═══ DATA SHOWN ═══

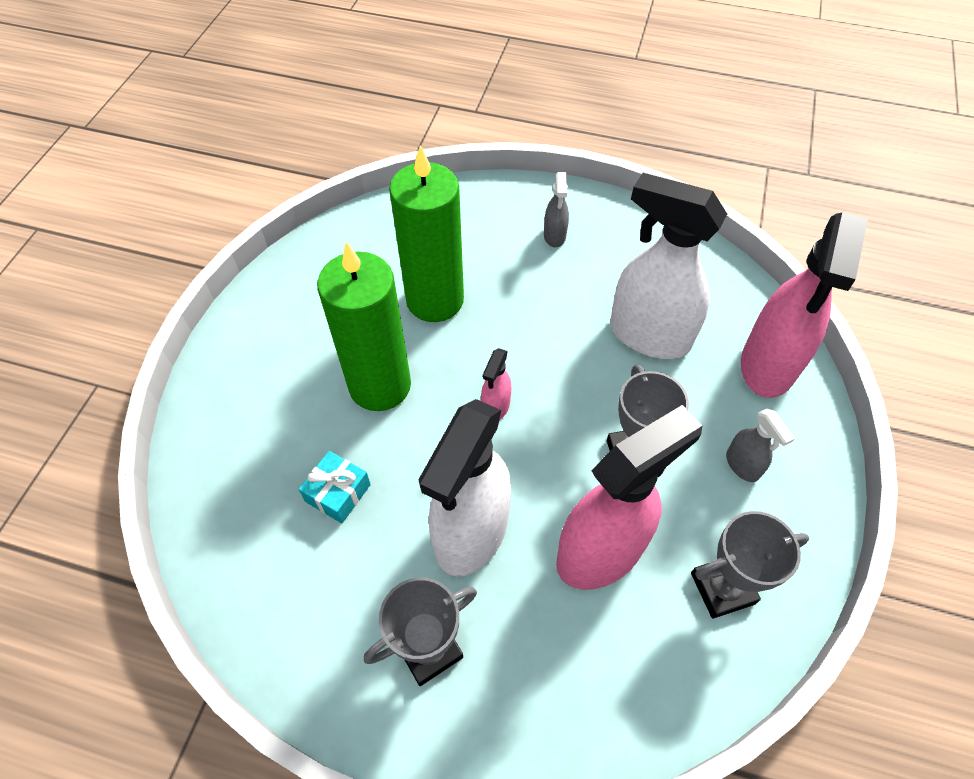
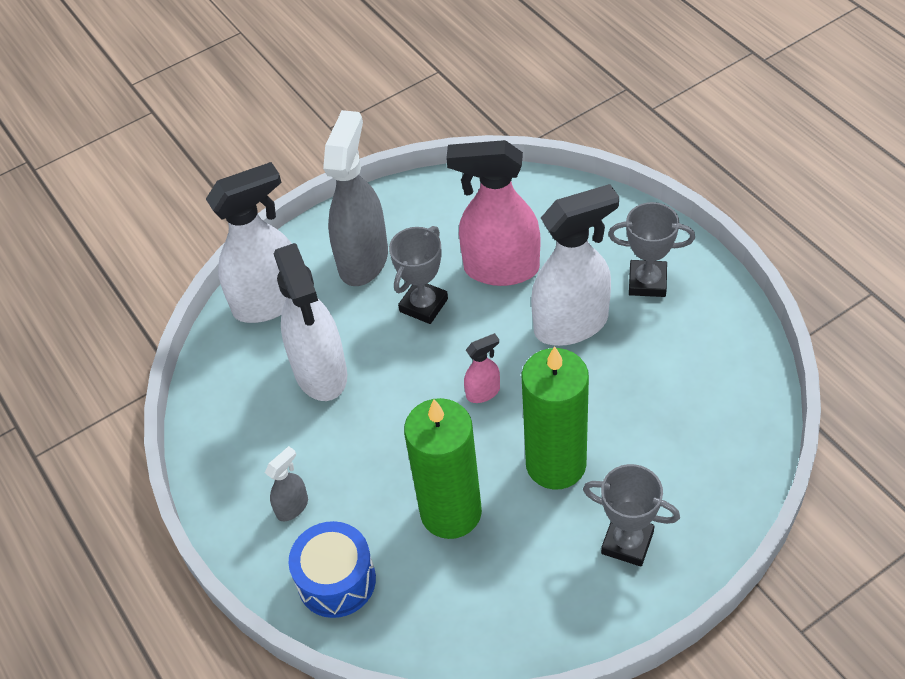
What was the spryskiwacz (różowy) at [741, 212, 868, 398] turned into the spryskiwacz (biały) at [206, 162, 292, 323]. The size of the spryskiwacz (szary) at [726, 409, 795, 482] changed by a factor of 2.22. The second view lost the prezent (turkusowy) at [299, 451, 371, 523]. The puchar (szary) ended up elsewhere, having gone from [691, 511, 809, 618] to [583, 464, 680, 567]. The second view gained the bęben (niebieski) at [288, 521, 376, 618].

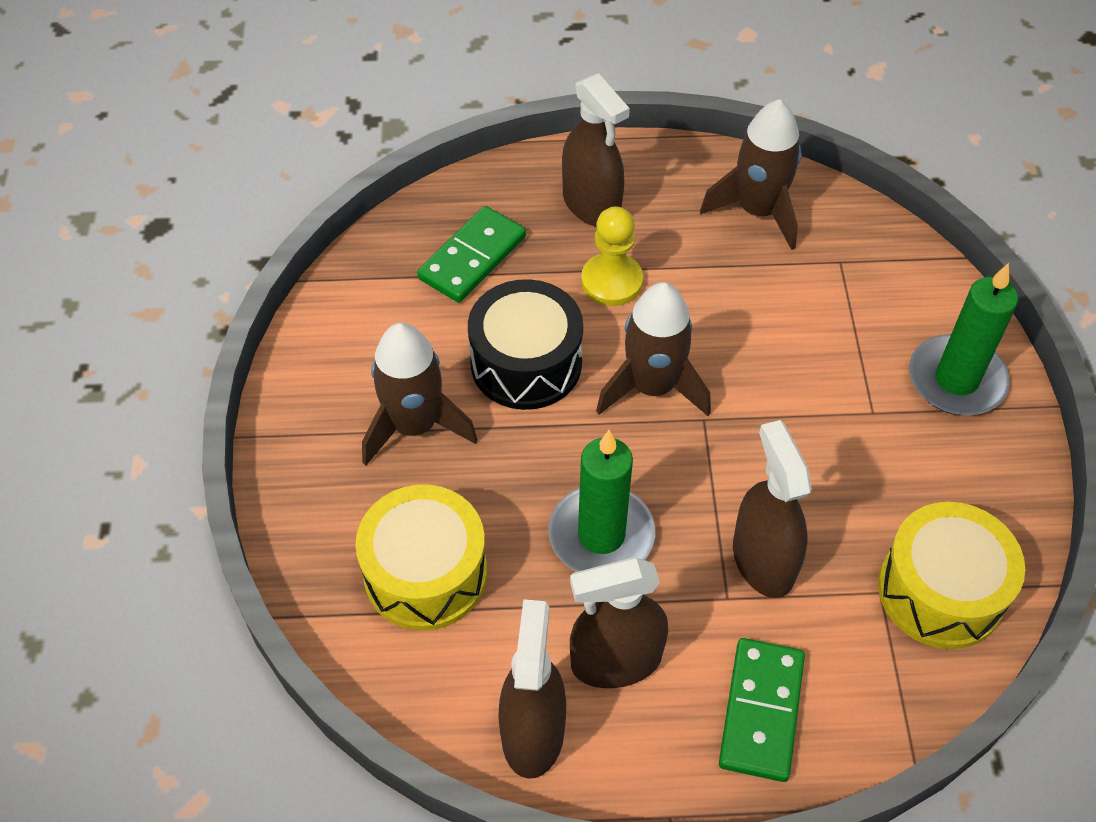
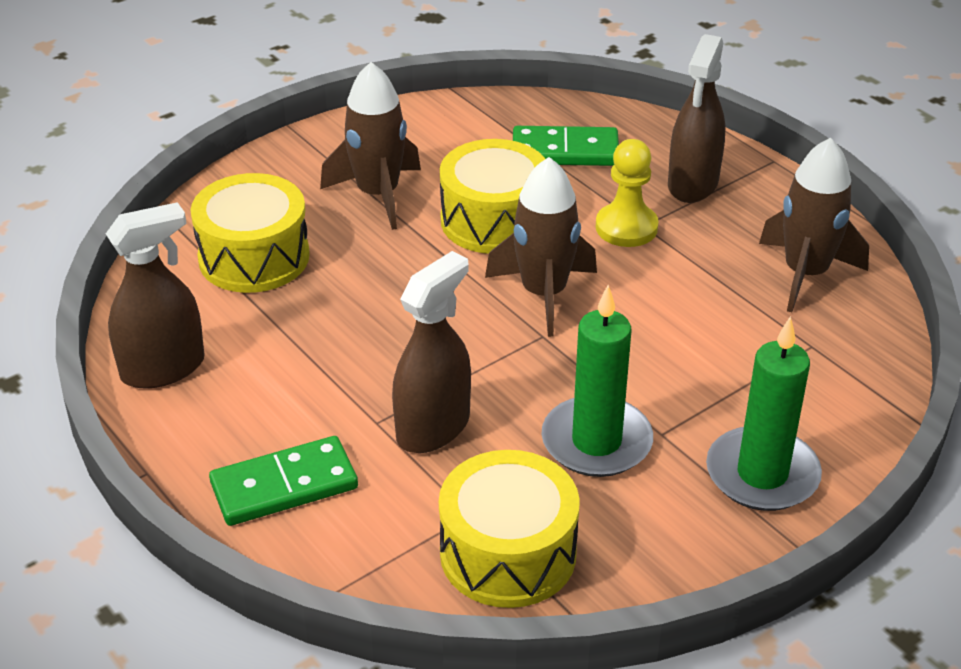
What was the bęben (czarny) at [468, 279, 583, 410] turned into the bęben (żółty) at [440, 139, 545, 254]. The świeca (zielony) ended up elsewhere, having gone from [548, 430, 655, 572] to [541, 285, 653, 477]. The second view lost the spryskiwacz (brązowy) at [570, 557, 668, 688].

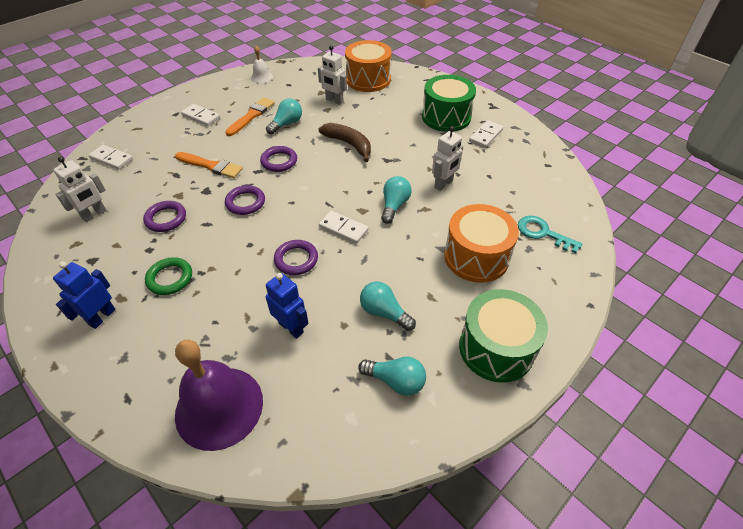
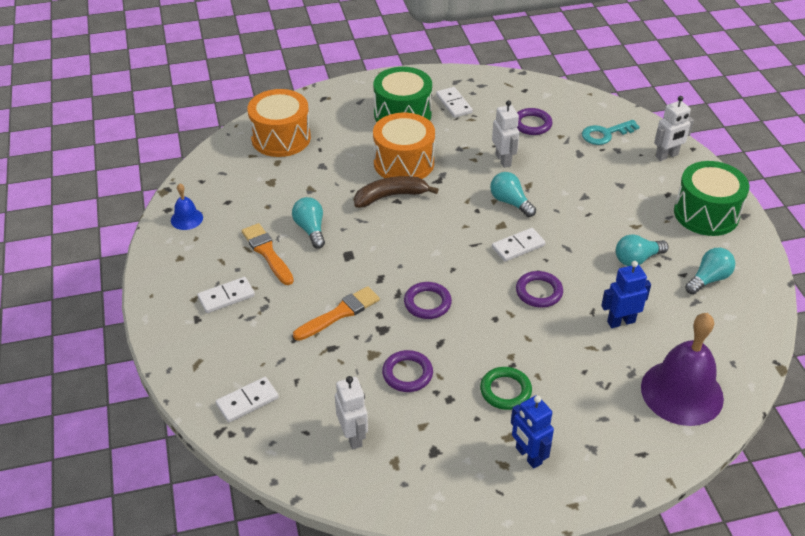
The robot (biały) ended up elsewhere, having gone from [318, 45, 347, 105] to [654, 96, 694, 161]. What was the dzwonek (biały) at [251, 46, 273, 83] turned into the dzwonek (niebieski) at [171, 183, 203, 230]. The pierścień (fioletowy) ended up elsewhere, having gone from [260, 146, 297, 172] to [517, 108, 552, 135]. The bęben (pomarańczowy) ended up elsewhere, having gone from [444, 204, 519, 283] to [373, 113, 435, 179].

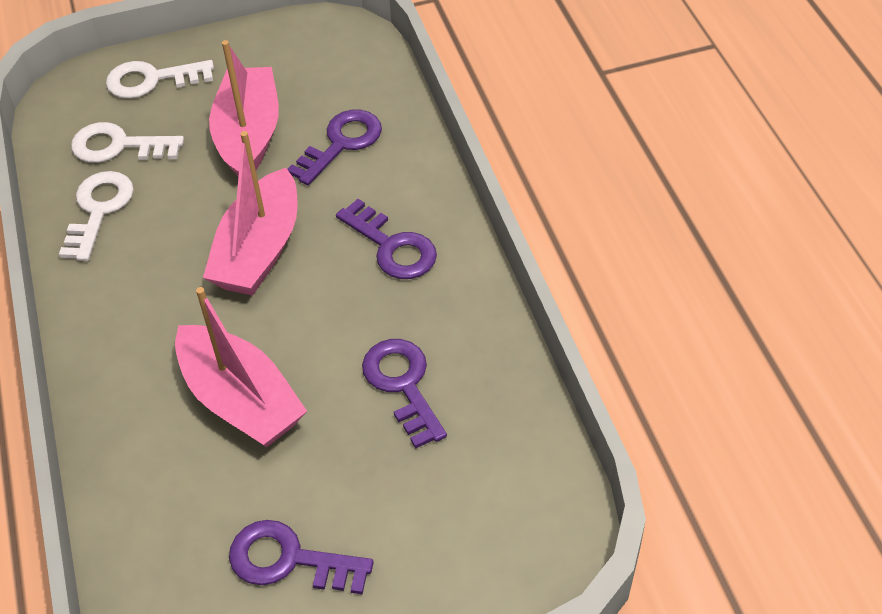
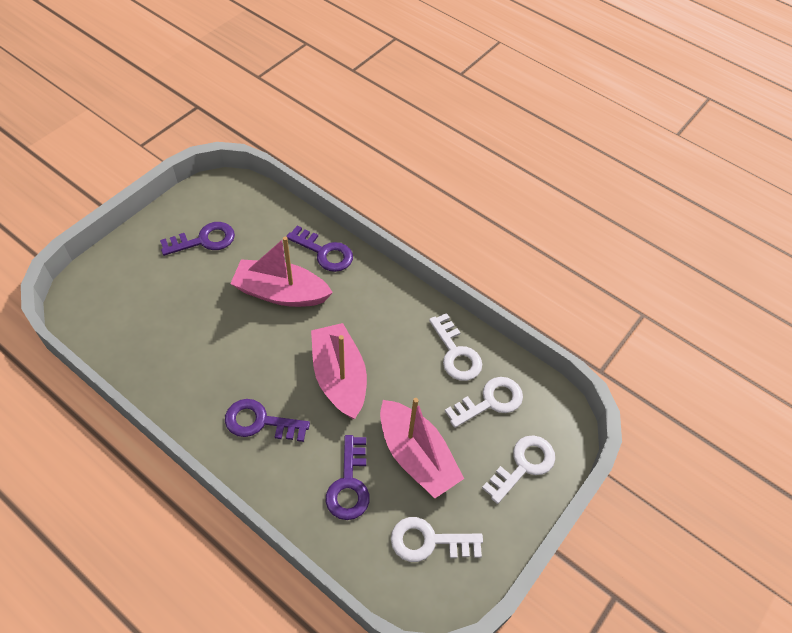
The klucz (fioletowy) ended up elsewhere, having gone from [362, 339, 447, 449] to [286, 225, 353, 272]. The second view gained the klucz (biały) at [391, 517, 483, 562].

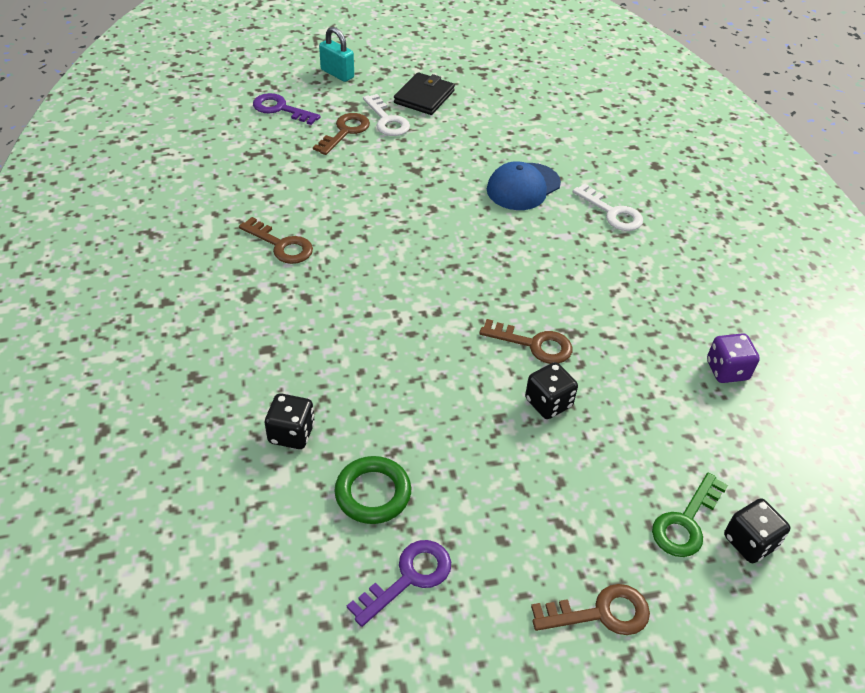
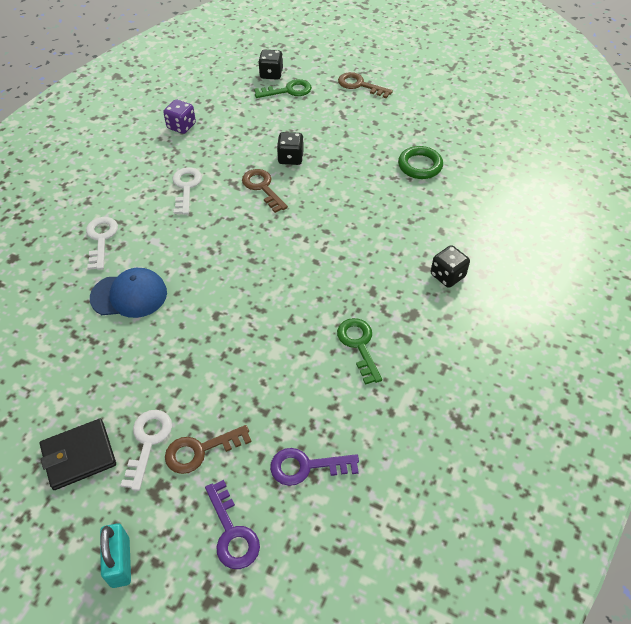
What was the klucz (brązowy) at [239, 217, 313, 264] turned into the klucz (zielony) at [337, 318, 382, 385]. The kostka do gry (czarny) ended up elsewhere, having gone from [265, 393, 315, 449] to [431, 245, 470, 288]. The klucz (fioletowy) ended up elsewhere, having gone from [347, 540, 451, 627] to [270, 448, 359, 486]. The second view gained the klucz (biały) at [172, 167, 202, 215].

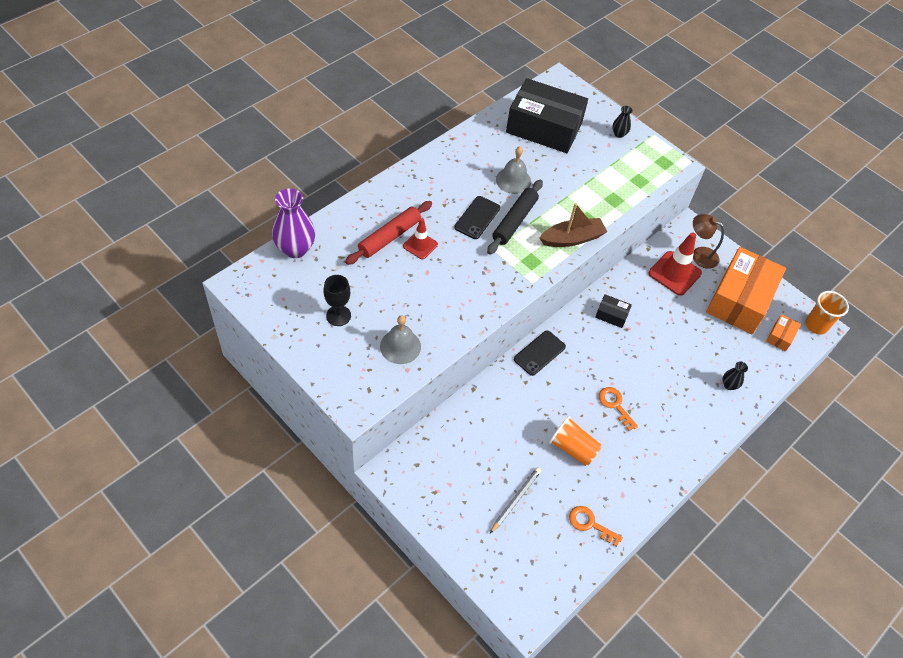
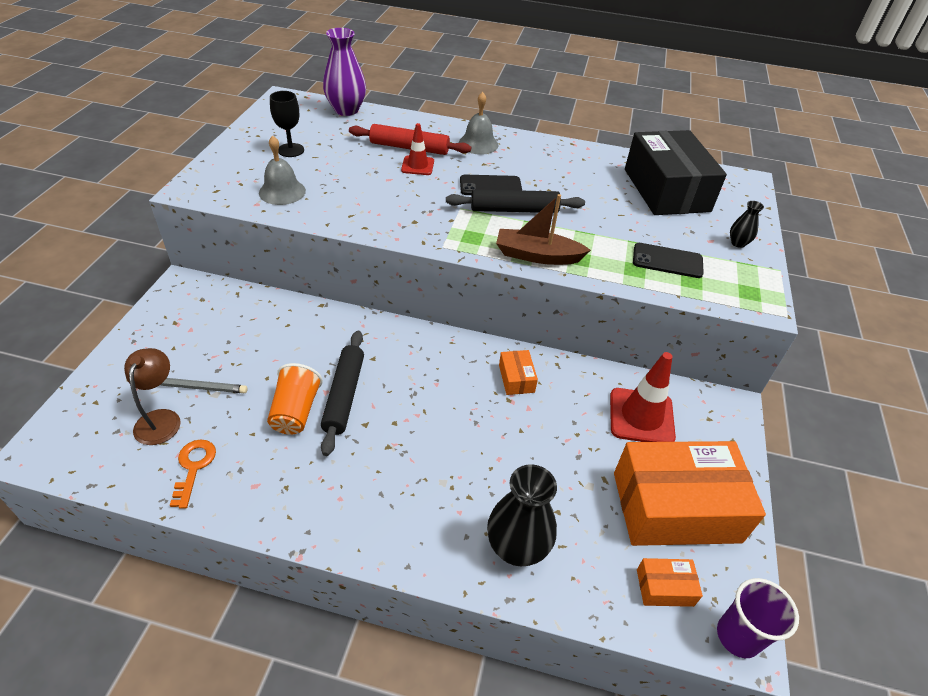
The dzwonek (szary) ended up elsewhere, having gone from [496, 147, 531, 194] to [459, 92, 498, 155]. The łódka (brązowy) at [539, 203, 607, 247] ended up facing another way, 150 degrees clockwise from before. The lampka (brązowy) ended up elsewhere, having gone from [693, 214, 724, 269] to [124, 348, 181, 445]. What was the szklanka (pomarańczowy) at [805, 291, 849, 335] turned into the szklanka (fioletowy) at [717, 578, 799, 658]. What was the pudełko (czarny) at [595, 294, 632, 328] turned into the pudełko (pomarańczowy) at [499, 350, 538, 395]. The telefon (czarny) ended up elsewhere, having gone from [514, 331, 566, 376] to [633, 243, 704, 278]. The size of the wazon (czarny) at [723, 362, 748, 390] changed by a factor of 2.02. The second view lost the klucz (pomarańczowy) at [599, 387, 638, 431]. The second view gained the wałek do ciasta (czarny) at [321, 331, 364, 456].

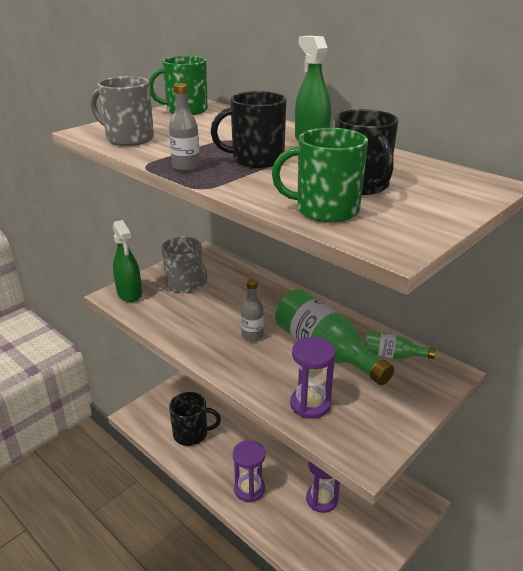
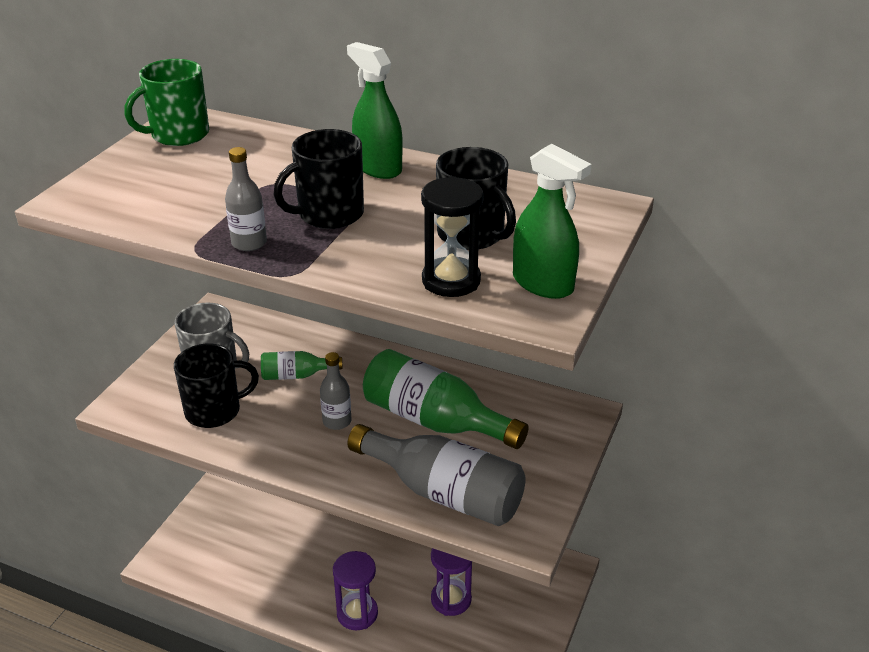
The second view lost the kubek (szary) at [91, 76, 154, 146]. Where the kubek (zielony) stood at [272, 128, 368, 222], the klepsydra (czarny) came to stand at [421, 176, 484, 297]. The spryskiwacz (zielony) ended up elsewhere, having gone from [113, 220, 142, 302] to [513, 144, 591, 299]. The butelka (zielony) ended up elsewhere, having gone from [365, 331, 435, 359] to [261, 351, 343, 380]. Where the klepsydra (fioletowy) stood at [290, 337, 335, 419], the butelka (szary) came to stand at [348, 424, 526, 526]. The kubek (czarny) ended up elsewhere, having gone from [169, 392, 221, 446] to [174, 344, 259, 428].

═══

# [WHAT IS BEING ASKED]
With the images omitted, retype the records above exactly.

# [TASK SOLUTION]
What was the spryskiwacz (różowy) at [741, 212, 868, 398] turned into the spryskiwacz (biały) at [206, 162, 292, 323]. The size of the spryskiwacz (szary) at [726, 409, 795, 482] changed by a factor of 2.22. The second view lost the prezent (turkusowy) at [299, 451, 371, 523]. The puchar (szary) ended up elsewhere, having gone from [691, 511, 809, 618] to [583, 464, 680, 567]. The second view gained the bęben (niebieski) at [288, 521, 376, 618].

What was the bęben (czarny) at [468, 279, 583, 410] turned into the bęben (żółty) at [440, 139, 545, 254]. The świeca (zielony) ended up elsewhere, having gone from [548, 430, 655, 572] to [541, 285, 653, 477]. The second view lost the spryskiwacz (brązowy) at [570, 557, 668, 688].

The robot (biały) ended up elsewhere, having gone from [318, 45, 347, 105] to [654, 96, 694, 161]. What was the dzwonek (biały) at [251, 46, 273, 83] turned into the dzwonek (niebieski) at [171, 183, 203, 230]. The pierścień (fioletowy) ended up elsewhere, having gone from [260, 146, 297, 172] to [517, 108, 552, 135]. The bęben (pomarańczowy) ended up elsewhere, having gone from [444, 204, 519, 283] to [373, 113, 435, 179].

The klucz (fioletowy) ended up elsewhere, having gone from [362, 339, 447, 449] to [286, 225, 353, 272]. The second view gained the klucz (biały) at [391, 517, 483, 562].

What was the klucz (brązowy) at [239, 217, 313, 264] turned into the klucz (zielony) at [337, 318, 382, 385]. The kostka do gry (czarny) ended up elsewhere, having gone from [265, 393, 315, 449] to [431, 245, 470, 288]. The klucz (fioletowy) ended up elsewhere, having gone from [347, 540, 451, 627] to [270, 448, 359, 486]. The second view gained the klucz (biały) at [172, 167, 202, 215].

The dzwonek (szary) ended up elsewhere, having gone from [496, 147, 531, 194] to [459, 92, 498, 155]. The łódka (brązowy) at [539, 203, 607, 247] ended up facing another way, 150 degrees clockwise from before. The lampka (brązowy) ended up elsewhere, having gone from [693, 214, 724, 269] to [124, 348, 181, 445]. What was the szklanka (pomarańczowy) at [805, 291, 849, 335] turned into the szklanka (fioletowy) at [717, 578, 799, 658]. What was the pudełko (czarny) at [595, 294, 632, 328] turned into the pudełko (pomarańczowy) at [499, 350, 538, 395]. The telefon (czarny) ended up elsewhere, having gone from [514, 331, 566, 376] to [633, 243, 704, 278]. The size of the wazon (czarny) at [723, 362, 748, 390] changed by a factor of 2.02. The second view lost the klucz (pomarańczowy) at [599, 387, 638, 431]. The second view gained the wałek do ciasta (czarny) at [321, 331, 364, 456].

The second view lost the kubek (szary) at [91, 76, 154, 146]. Where the kubek (zielony) stood at [272, 128, 368, 222], the klepsydra (czarny) came to stand at [421, 176, 484, 297]. The spryskiwacz (zielony) ended up elsewhere, having gone from [113, 220, 142, 302] to [513, 144, 591, 299]. The butelka (zielony) ended up elsewhere, having gone from [365, 331, 435, 359] to [261, 351, 343, 380]. Where the klepsydra (fioletowy) stood at [290, 337, 335, 419], the butelka (szary) came to stand at [348, 424, 526, 526]. The kubek (czarny) ended up elsewhere, having gone from [169, 392, 221, 446] to [174, 344, 259, 428].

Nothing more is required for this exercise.